**Raw data:**
---*---

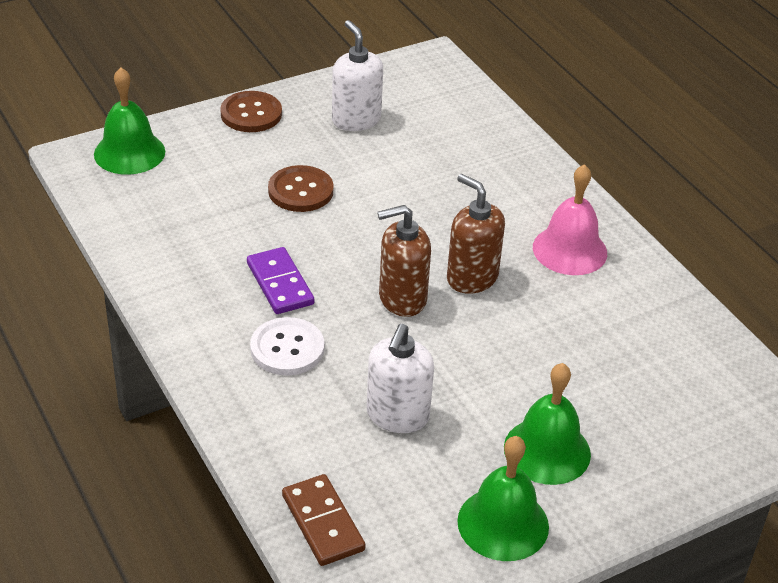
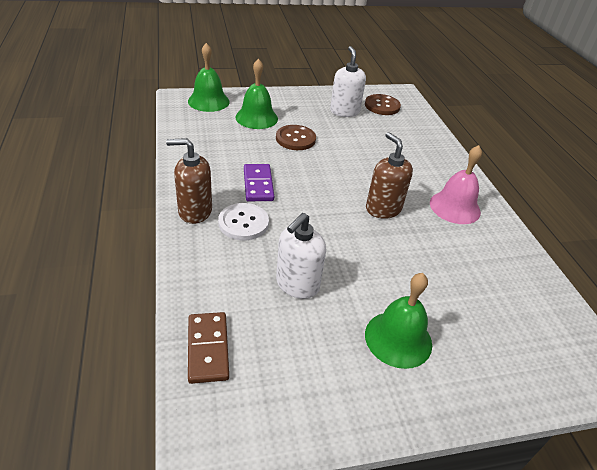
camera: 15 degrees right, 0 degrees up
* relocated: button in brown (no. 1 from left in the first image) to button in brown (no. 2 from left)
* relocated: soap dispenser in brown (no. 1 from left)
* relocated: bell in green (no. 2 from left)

---*---

**Exercise brief:** What is wanted is an exact repetition of the lines from the one with "1 from left)" through the last line of the material above, both ends included.

**Answer section:**
* relocated: soap dispenser in brown (no. 1 from left)
* relocated: bell in green (no. 2 from left)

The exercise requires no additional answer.